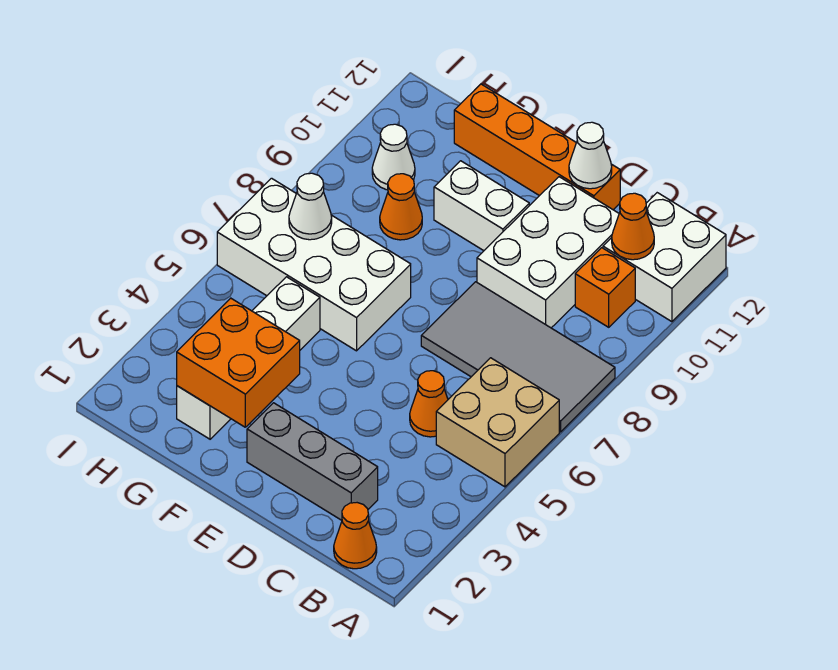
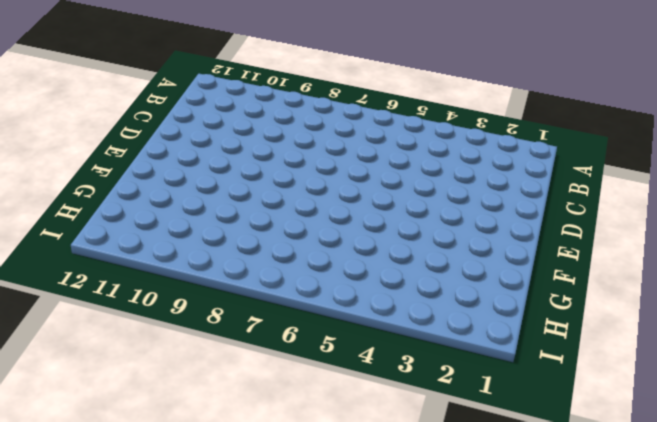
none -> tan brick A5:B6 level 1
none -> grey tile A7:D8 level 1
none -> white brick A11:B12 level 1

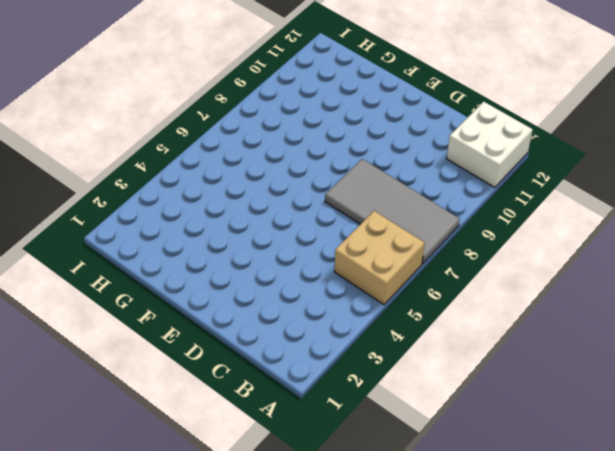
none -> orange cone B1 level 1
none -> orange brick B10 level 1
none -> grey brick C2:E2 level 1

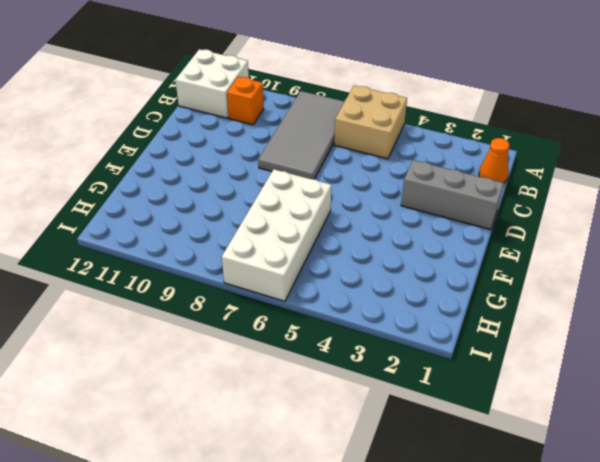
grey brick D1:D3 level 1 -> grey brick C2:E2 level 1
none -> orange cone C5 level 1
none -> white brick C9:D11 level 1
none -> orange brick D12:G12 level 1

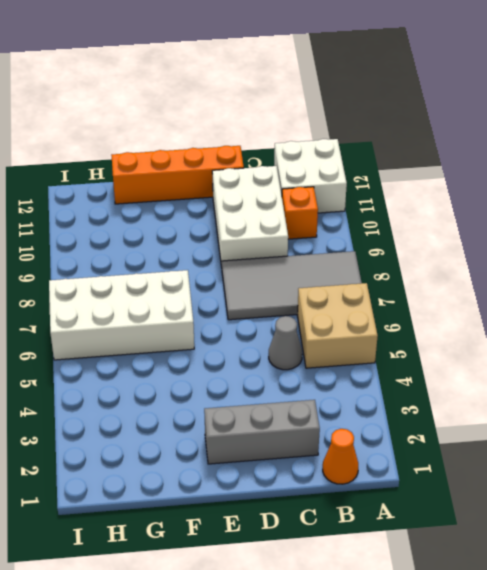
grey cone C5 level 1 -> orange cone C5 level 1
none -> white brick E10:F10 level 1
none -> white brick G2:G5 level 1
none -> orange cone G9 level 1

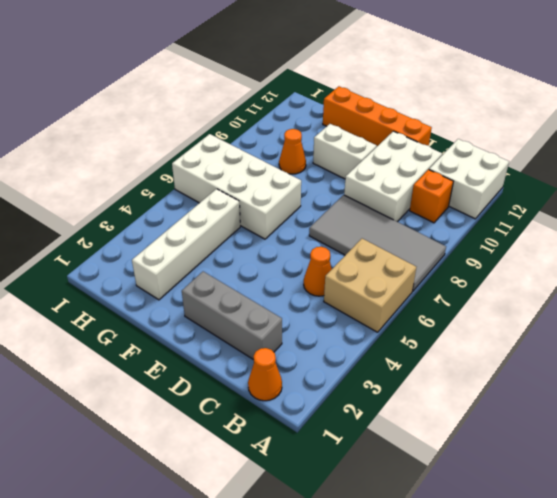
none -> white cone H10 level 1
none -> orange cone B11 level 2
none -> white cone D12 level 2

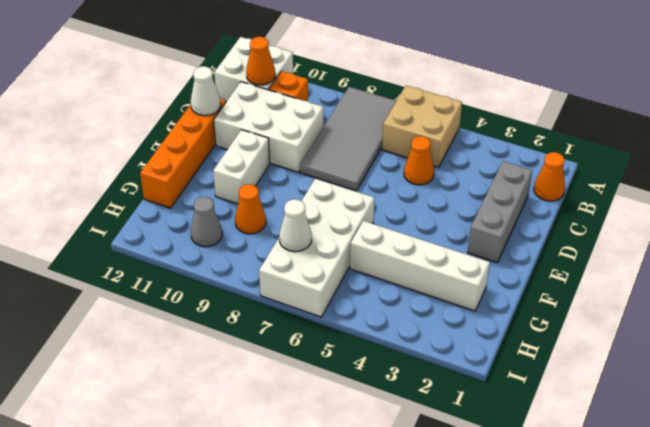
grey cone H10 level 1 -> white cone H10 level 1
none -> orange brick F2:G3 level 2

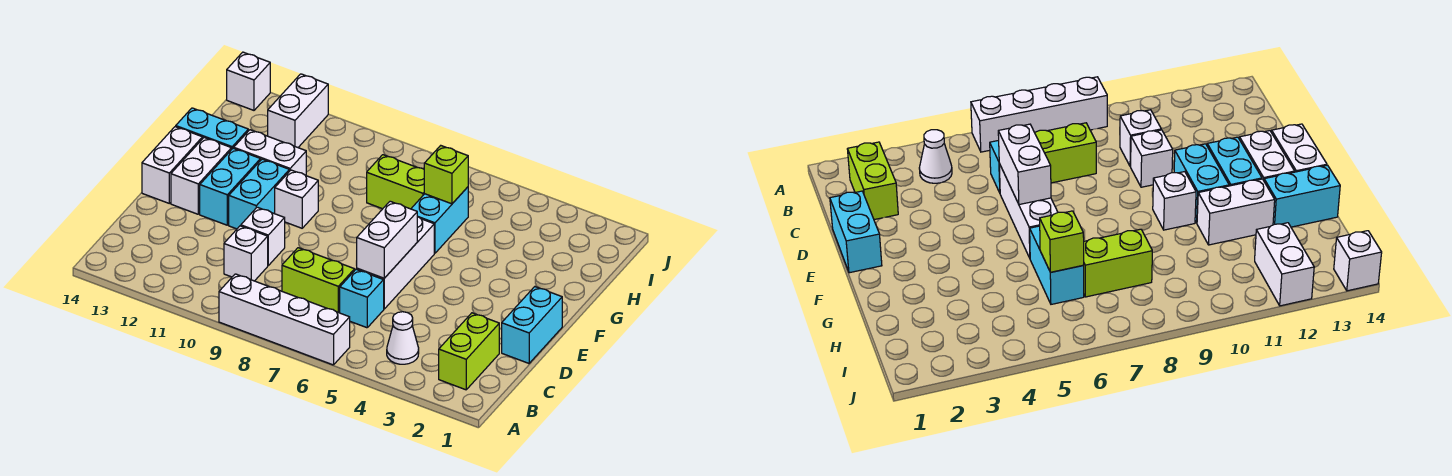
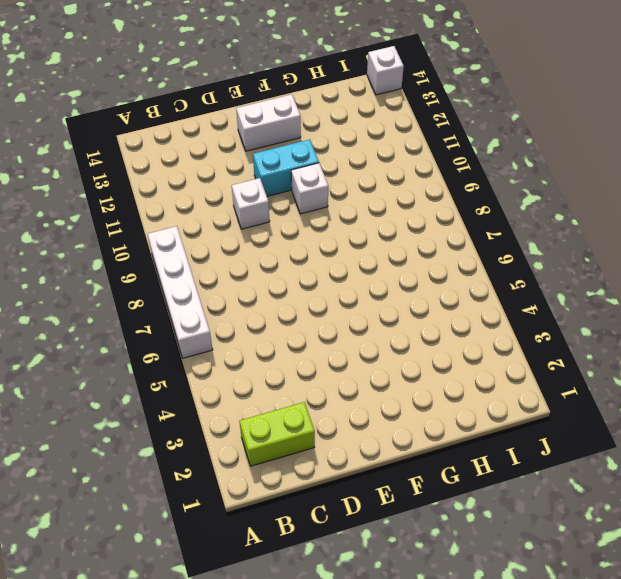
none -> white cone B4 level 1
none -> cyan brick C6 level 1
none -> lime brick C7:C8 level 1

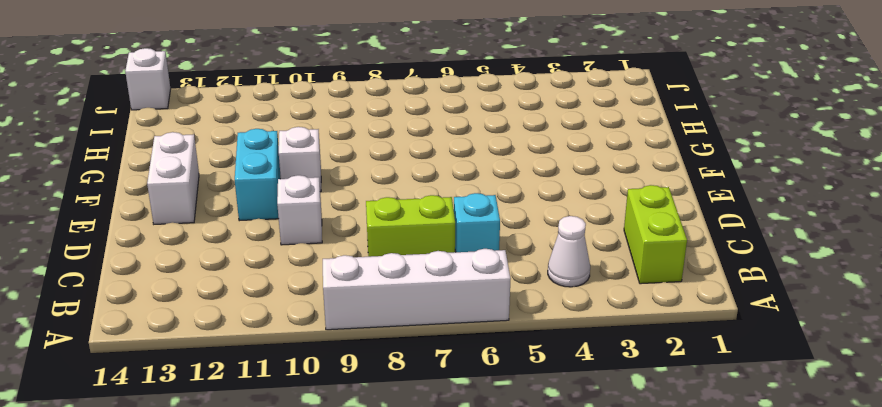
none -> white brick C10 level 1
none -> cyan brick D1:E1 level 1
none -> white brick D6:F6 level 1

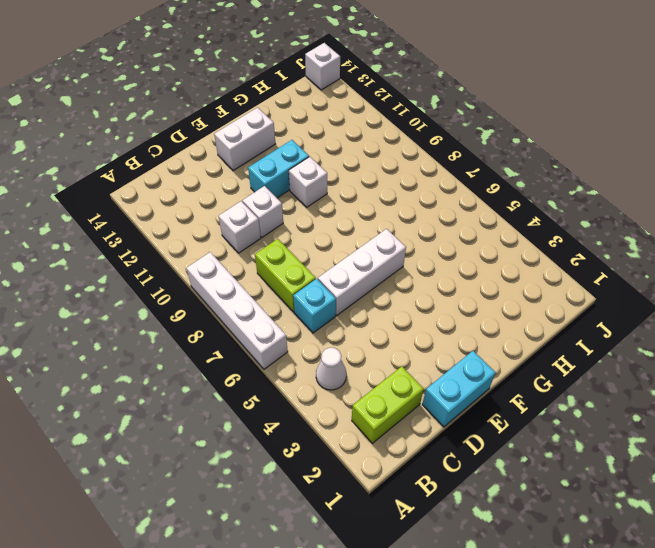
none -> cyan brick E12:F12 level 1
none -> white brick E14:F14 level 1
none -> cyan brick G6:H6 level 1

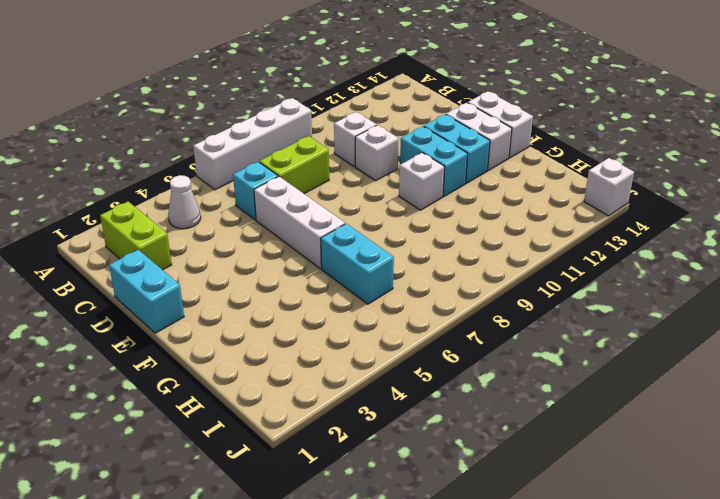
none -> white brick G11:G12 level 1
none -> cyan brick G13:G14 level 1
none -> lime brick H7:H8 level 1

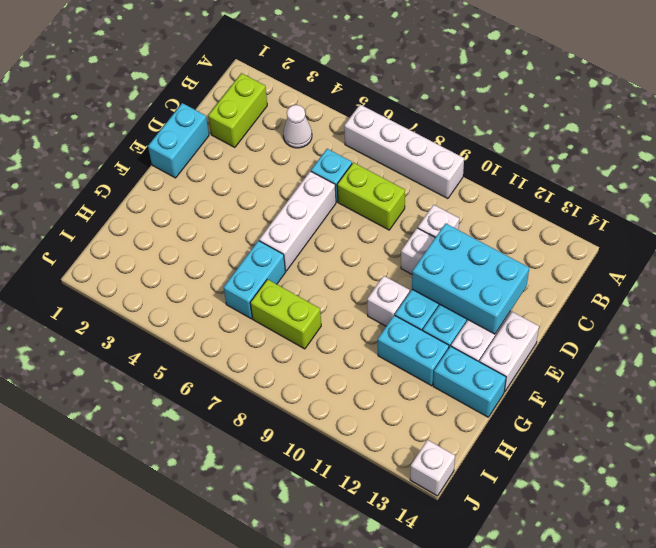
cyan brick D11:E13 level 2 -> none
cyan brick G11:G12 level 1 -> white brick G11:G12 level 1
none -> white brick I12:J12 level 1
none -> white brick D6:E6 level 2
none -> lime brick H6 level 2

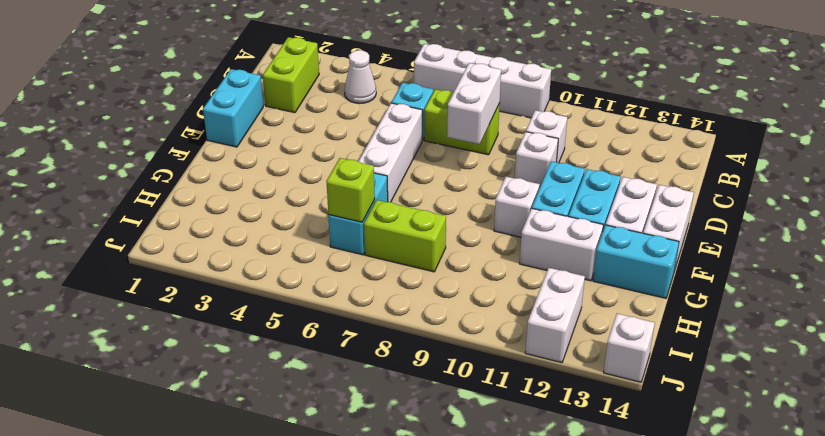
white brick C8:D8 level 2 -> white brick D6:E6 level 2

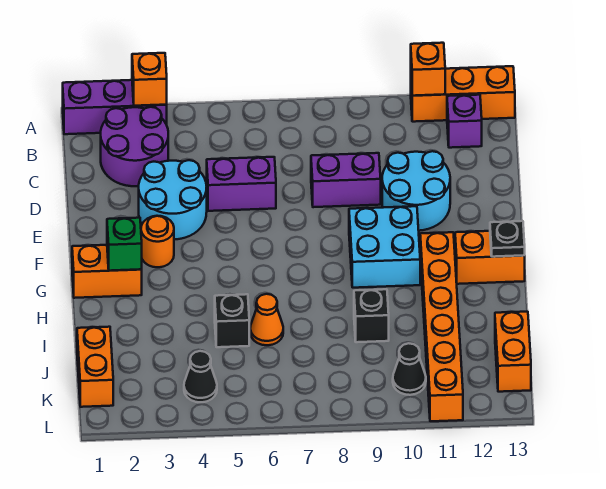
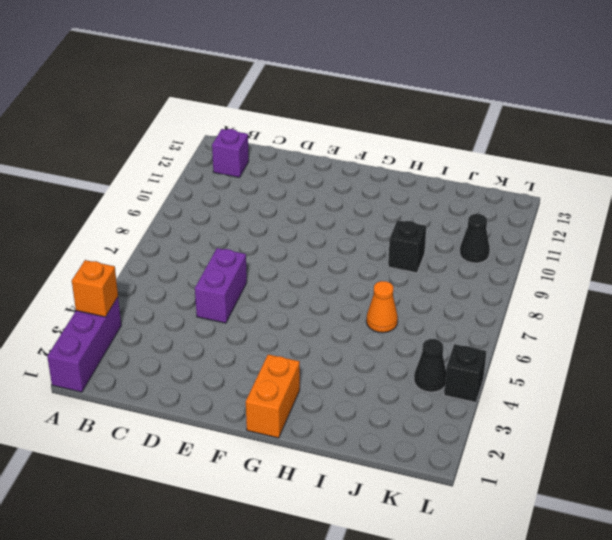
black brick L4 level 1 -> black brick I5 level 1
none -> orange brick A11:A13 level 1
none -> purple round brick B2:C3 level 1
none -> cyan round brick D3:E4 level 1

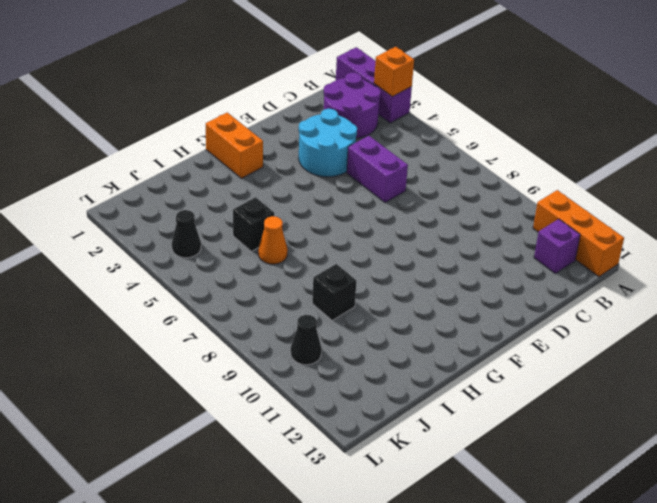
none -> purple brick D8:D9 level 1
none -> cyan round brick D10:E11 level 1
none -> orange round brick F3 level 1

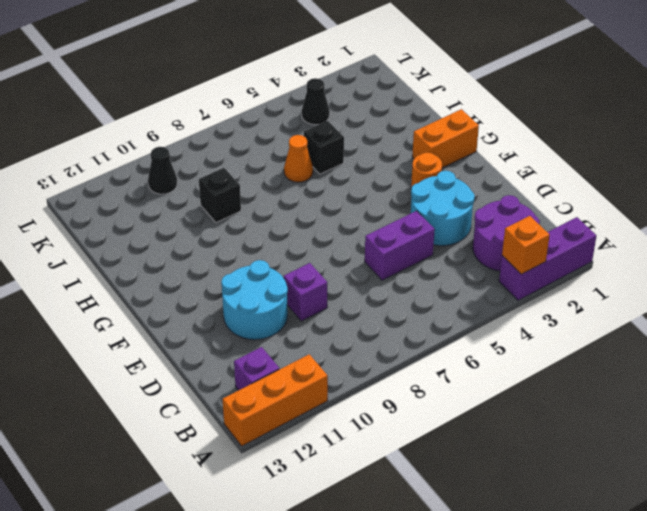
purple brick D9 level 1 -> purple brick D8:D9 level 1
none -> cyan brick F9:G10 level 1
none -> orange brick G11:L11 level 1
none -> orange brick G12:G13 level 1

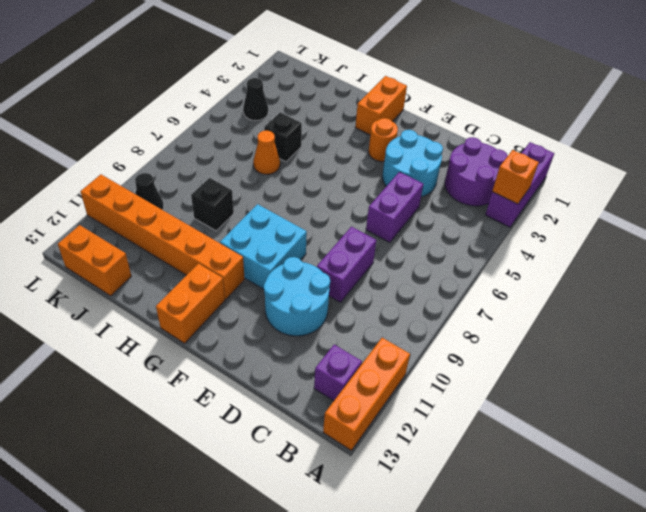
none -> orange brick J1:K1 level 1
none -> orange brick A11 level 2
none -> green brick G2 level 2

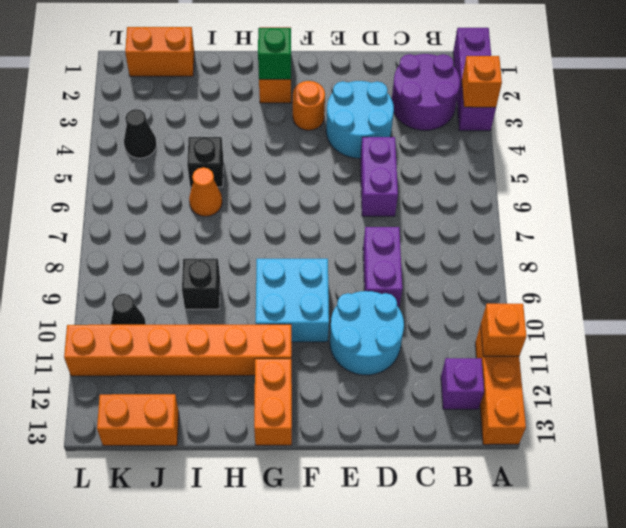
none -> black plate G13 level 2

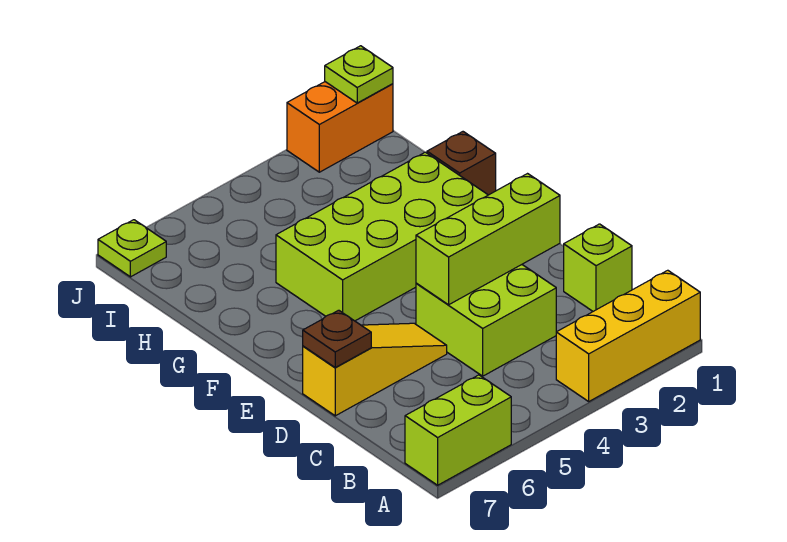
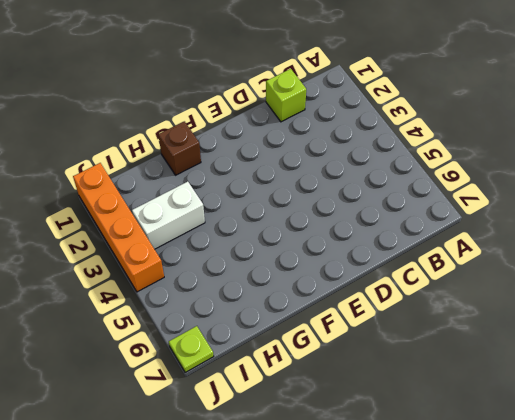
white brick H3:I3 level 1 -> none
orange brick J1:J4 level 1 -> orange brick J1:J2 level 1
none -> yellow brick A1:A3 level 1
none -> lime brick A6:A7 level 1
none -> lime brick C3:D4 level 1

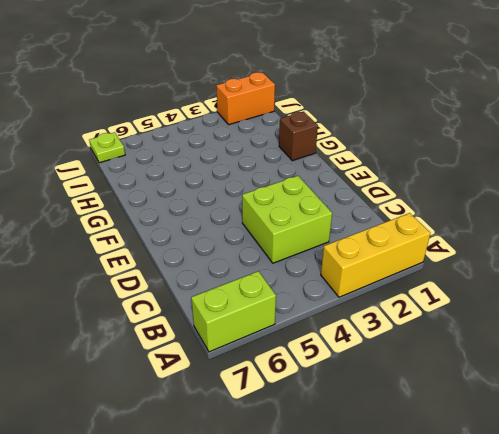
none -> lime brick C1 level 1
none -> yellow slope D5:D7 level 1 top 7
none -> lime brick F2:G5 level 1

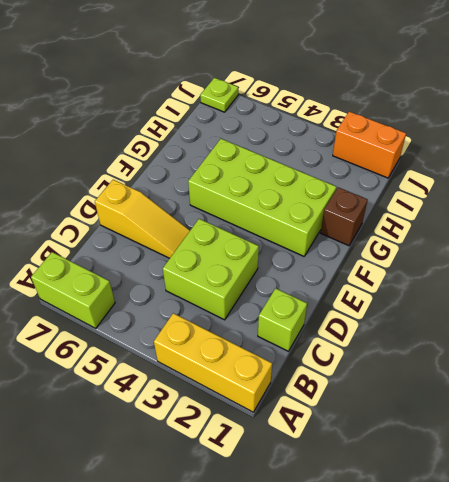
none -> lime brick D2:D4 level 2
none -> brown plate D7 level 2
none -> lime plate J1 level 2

━━━━━━━━━━━━━━━━

● The task: In the records above, everything from the line with "none -> white brick D6:F6 level 1" down to the line with "none -> cyan round brick D10:E11 level 1" is to be set down exactly, both ends included, with no pictures and no other lines.

● Completed exercise:
none -> white brick D6:F6 level 1

none -> cyan brick E12:F12 level 1
none -> white brick E14:F14 level 1
none -> cyan brick G6:H6 level 1

none -> white brick G11:G12 level 1
none -> cyan brick G13:G14 level 1
none -> lime brick H7:H8 level 1

cyan brick D11:E13 level 2 -> none
cyan brick G11:G12 level 1 -> white brick G11:G12 level 1
none -> white brick I12:J12 level 1
none -> white brick D6:E6 level 2
none -> lime brick H6 level 2

white brick C8:D8 level 2 -> white brick D6:E6 level 2

black brick L4 level 1 -> black brick I5 level 1
none -> orange brick A11:A13 level 1
none -> purple round brick B2:C3 level 1
none -> cyan round brick D3:E4 level 1

none -> purple brick D8:D9 level 1
none -> cyan round brick D10:E11 level 1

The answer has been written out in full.